__Task requirements__.
Return exactly the lines below, starting with the one that has "L1: 3.3uH (N006, N011) -> 10mH (N006, N011)" and going on through the one that has "D4: schottky 1N5817".

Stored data
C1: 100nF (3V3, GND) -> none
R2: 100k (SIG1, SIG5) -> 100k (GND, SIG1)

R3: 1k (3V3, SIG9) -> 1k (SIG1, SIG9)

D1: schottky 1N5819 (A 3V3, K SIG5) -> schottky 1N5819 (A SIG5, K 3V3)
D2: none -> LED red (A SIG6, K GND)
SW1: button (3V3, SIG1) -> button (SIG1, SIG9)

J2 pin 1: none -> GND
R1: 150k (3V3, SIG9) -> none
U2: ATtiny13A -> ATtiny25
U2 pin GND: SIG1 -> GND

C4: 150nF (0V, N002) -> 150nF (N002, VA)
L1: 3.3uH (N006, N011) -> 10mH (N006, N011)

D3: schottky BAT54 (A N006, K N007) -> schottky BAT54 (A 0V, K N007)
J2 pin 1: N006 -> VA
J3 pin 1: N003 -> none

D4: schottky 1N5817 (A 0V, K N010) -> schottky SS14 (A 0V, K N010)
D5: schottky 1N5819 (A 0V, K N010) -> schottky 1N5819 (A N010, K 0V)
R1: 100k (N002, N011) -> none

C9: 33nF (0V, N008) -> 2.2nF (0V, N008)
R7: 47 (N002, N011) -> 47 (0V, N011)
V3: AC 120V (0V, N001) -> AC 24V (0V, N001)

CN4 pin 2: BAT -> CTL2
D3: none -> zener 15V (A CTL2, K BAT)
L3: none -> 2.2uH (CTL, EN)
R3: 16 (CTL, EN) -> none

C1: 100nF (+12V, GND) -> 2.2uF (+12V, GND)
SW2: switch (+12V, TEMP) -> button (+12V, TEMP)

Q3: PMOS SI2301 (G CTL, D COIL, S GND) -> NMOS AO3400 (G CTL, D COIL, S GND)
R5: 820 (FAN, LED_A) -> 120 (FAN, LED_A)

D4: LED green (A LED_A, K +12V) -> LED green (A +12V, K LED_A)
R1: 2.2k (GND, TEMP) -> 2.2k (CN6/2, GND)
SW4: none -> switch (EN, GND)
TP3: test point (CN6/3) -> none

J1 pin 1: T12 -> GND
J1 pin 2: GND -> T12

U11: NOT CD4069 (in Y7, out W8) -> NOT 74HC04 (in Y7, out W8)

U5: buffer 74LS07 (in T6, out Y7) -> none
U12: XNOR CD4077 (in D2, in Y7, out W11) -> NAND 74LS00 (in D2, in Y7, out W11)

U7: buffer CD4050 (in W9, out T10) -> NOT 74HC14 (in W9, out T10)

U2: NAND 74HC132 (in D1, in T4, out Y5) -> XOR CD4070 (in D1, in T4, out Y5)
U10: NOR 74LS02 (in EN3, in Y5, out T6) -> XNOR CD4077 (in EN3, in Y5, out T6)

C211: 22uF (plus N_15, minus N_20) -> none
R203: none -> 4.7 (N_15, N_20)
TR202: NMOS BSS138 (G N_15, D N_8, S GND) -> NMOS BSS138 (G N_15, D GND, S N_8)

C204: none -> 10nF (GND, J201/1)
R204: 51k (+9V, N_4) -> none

__Solution to this exercise__.
L1: 3.3uH (N006, N011) -> 10mH (N006, N011)

D3: schottky BAT54 (A N006, K N007) -> schottky BAT54 (A 0V, K N007)
J2 pin 1: N006 -> VA
J3 pin 1: N003 -> none

D4: schottky 1N5817 (A 0V, K N010) -> schottky SS14 (A 0V, K N010)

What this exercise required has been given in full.